* [TASK MATERIAL]

——————————

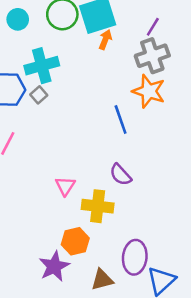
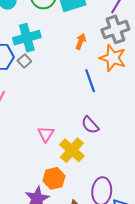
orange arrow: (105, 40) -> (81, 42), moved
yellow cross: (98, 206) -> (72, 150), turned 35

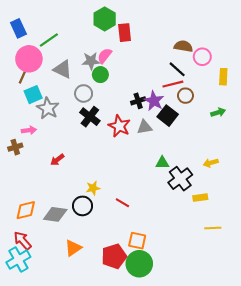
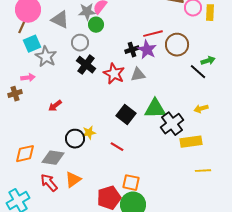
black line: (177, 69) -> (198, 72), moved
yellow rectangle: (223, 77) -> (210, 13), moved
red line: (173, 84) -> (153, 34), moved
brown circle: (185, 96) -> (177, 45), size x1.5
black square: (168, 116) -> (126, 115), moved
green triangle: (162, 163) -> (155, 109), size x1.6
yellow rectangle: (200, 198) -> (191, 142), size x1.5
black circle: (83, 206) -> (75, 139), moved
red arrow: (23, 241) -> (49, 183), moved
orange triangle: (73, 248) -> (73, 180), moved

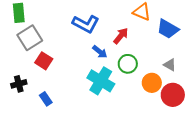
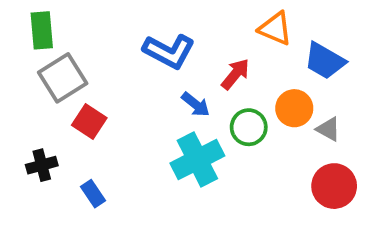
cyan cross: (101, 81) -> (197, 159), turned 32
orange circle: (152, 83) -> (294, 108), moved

——————————

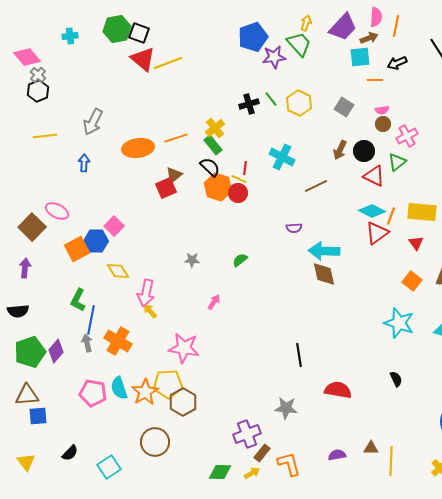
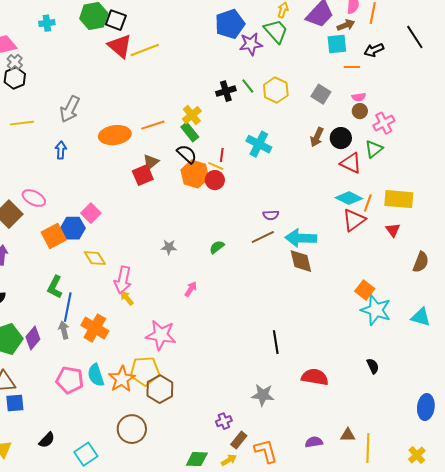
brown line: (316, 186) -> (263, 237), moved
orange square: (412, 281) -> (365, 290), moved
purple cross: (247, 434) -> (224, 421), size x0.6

——————————

* [ASSIGNED TASK] From the line that has "orange square: (412, 281)" through the line that has "purple cross: (247, 434)", copy every line exactly as it appears above, and leave out all others.

* [SOLUTION FOR THIS PROBLEM]
orange square: (412, 281) -> (365, 290), moved
purple cross: (247, 434) -> (224, 421), size x0.6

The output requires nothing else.